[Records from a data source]
══════

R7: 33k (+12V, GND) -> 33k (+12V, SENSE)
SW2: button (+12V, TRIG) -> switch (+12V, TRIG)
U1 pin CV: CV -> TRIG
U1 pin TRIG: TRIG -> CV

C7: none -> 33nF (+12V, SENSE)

══════

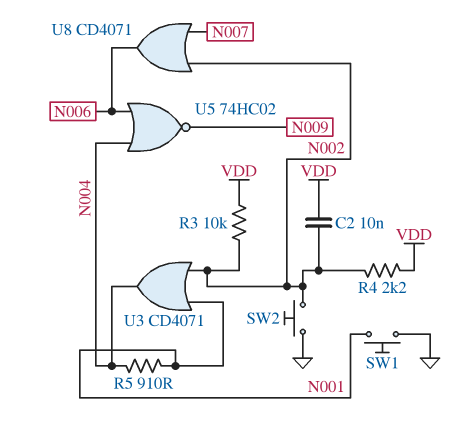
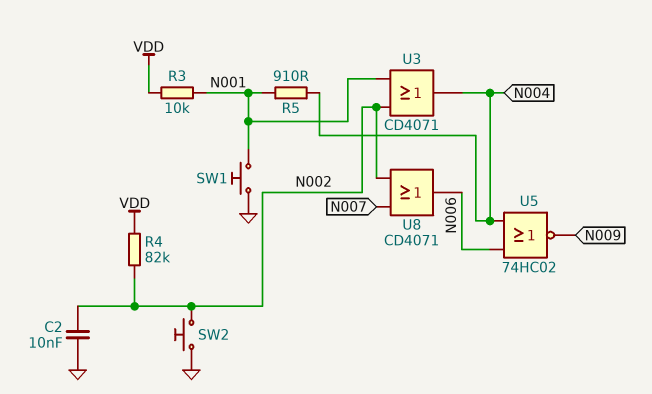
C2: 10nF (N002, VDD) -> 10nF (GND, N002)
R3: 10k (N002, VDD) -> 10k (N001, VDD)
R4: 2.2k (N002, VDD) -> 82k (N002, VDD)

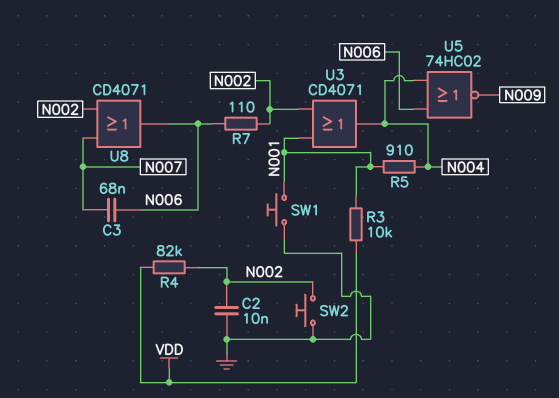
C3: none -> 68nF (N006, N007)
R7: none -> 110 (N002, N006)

══════

— What the task asks —
Reproduce the data above exactly, but only from the line containing "C2: 10nF (N002, VDD) -> 10nF (GND, N002)" through the line containing "R7: none -> 110 (N002, N006)"; skip the pictures.

— The completed task —
C2: 10nF (N002, VDD) -> 10nF (GND, N002)
R3: 10k (N002, VDD) -> 10k (N001, VDD)
R4: 2.2k (N002, VDD) -> 82k (N002, VDD)

C3: none -> 68nF (N006, N007)
R7: none -> 110 (N002, N006)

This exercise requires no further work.